**Instructions to follow**
Give every line of the listing back, exactly as written.

**Extracted information**
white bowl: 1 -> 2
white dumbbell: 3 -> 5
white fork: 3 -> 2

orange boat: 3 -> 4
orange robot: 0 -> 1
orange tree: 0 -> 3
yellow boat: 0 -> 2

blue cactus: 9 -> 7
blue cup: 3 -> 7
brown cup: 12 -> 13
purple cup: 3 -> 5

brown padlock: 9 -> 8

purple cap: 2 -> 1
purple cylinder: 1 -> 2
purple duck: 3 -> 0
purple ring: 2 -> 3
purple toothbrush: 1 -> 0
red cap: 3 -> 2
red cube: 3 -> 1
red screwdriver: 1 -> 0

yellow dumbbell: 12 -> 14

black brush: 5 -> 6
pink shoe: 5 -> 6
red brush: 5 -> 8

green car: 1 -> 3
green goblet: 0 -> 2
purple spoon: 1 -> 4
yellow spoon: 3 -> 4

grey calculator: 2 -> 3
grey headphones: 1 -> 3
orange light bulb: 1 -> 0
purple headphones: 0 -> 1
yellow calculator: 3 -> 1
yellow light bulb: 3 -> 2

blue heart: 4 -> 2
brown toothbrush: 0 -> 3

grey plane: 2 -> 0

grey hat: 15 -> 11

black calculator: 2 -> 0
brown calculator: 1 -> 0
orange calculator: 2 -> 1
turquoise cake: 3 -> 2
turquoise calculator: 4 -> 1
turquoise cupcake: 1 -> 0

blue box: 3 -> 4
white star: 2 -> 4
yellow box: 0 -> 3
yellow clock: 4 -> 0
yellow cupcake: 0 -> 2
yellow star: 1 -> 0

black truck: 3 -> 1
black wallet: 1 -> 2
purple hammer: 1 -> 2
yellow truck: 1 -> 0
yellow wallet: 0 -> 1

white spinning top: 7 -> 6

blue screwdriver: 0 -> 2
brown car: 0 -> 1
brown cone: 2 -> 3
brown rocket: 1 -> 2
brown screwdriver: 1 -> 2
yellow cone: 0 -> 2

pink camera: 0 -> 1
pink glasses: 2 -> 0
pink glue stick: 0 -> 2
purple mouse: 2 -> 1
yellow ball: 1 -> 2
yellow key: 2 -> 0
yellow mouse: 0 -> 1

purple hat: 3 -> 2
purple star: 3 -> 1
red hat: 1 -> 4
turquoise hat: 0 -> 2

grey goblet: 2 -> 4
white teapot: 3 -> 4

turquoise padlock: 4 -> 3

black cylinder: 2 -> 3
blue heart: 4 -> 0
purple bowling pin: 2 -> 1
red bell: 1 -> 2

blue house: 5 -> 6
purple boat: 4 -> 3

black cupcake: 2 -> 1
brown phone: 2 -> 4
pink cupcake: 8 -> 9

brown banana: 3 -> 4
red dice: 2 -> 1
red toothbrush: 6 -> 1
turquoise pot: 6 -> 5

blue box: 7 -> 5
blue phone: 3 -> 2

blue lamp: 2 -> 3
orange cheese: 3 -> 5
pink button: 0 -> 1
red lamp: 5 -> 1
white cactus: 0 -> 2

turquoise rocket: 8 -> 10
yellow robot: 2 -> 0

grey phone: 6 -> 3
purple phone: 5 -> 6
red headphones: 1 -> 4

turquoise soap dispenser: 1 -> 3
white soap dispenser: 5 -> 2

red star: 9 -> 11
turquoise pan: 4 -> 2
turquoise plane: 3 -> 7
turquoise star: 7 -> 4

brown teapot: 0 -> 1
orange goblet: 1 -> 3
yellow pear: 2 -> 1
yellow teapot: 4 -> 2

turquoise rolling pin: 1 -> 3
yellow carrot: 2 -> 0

**Finished task**
white bowl: 1 -> 2
white dumbbell: 3 -> 5
white fork: 3 -> 2

orange boat: 3 -> 4
orange robot: 0 -> 1
orange tree: 0 -> 3
yellow boat: 0 -> 2

blue cactus: 9 -> 7
blue cup: 3 -> 7
brown cup: 12 -> 13
purple cup: 3 -> 5

brown padlock: 9 -> 8

purple cap: 2 -> 1
purple cylinder: 1 -> 2
purple duck: 3 -> 0
purple ring: 2 -> 3
purple toothbrush: 1 -> 0
red cap: 3 -> 2
red cube: 3 -> 1
red screwdriver: 1 -> 0

yellow dumbbell: 12 -> 14

black brush: 5 -> 6
pink shoe: 5 -> 6
red brush: 5 -> 8

green car: 1 -> 3
green goblet: 0 -> 2
purple spoon: 1 -> 4
yellow spoon: 3 -> 4

grey calculator: 2 -> 3
grey headphones: 1 -> 3
orange light bulb: 1 -> 0
purple headphones: 0 -> 1
yellow calculator: 3 -> 1
yellow light bulb: 3 -> 2

blue heart: 4 -> 2
brown toothbrush: 0 -> 3

grey plane: 2 -> 0

grey hat: 15 -> 11

black calculator: 2 -> 0
brown calculator: 1 -> 0
orange calculator: 2 -> 1
turquoise cake: 3 -> 2
turquoise calculator: 4 -> 1
turquoise cupcake: 1 -> 0

blue box: 3 -> 4
white star: 2 -> 4
yellow box: 0 -> 3
yellow clock: 4 -> 0
yellow cupcake: 0 -> 2
yellow star: 1 -> 0

black truck: 3 -> 1
black wallet: 1 -> 2
purple hammer: 1 -> 2
yellow truck: 1 -> 0
yellow wallet: 0 -> 1

white spinning top: 7 -> 6

blue screwdriver: 0 -> 2
brown car: 0 -> 1
brown cone: 2 -> 3
brown rocket: 1 -> 2
brown screwdriver: 1 -> 2
yellow cone: 0 -> 2

pink camera: 0 -> 1
pink glasses: 2 -> 0
pink glue stick: 0 -> 2
purple mouse: 2 -> 1
yellow ball: 1 -> 2
yellow key: 2 -> 0
yellow mouse: 0 -> 1

purple hat: 3 -> 2
purple star: 3 -> 1
red hat: 1 -> 4
turquoise hat: 0 -> 2

grey goblet: 2 -> 4
white teapot: 3 -> 4

turquoise padlock: 4 -> 3

black cylinder: 2 -> 3
blue heart: 4 -> 0
purple bowling pin: 2 -> 1
red bell: 1 -> 2

blue house: 5 -> 6
purple boat: 4 -> 3

black cupcake: 2 -> 1
brown phone: 2 -> 4
pink cupcake: 8 -> 9

brown banana: 3 -> 4
red dice: 2 -> 1
red toothbrush: 6 -> 1
turquoise pot: 6 -> 5

blue box: 7 -> 5
blue phone: 3 -> 2

blue lamp: 2 -> 3
orange cheese: 3 -> 5
pink button: 0 -> 1
red lamp: 5 -> 1
white cactus: 0 -> 2

turquoise rocket: 8 -> 10
yellow robot: 2 -> 0

grey phone: 6 -> 3
purple phone: 5 -> 6
red headphones: 1 -> 4

turquoise soap dispenser: 1 -> 3
white soap dispenser: 5 -> 2

red star: 9 -> 11
turquoise pan: 4 -> 2
turquoise plane: 3 -> 7
turquoise star: 7 -> 4

brown teapot: 0 -> 1
orange goblet: 1 -> 3
yellow pear: 2 -> 1
yellow teapot: 4 -> 2

turquoise rolling pin: 1 -> 3
yellow carrot: 2 -> 0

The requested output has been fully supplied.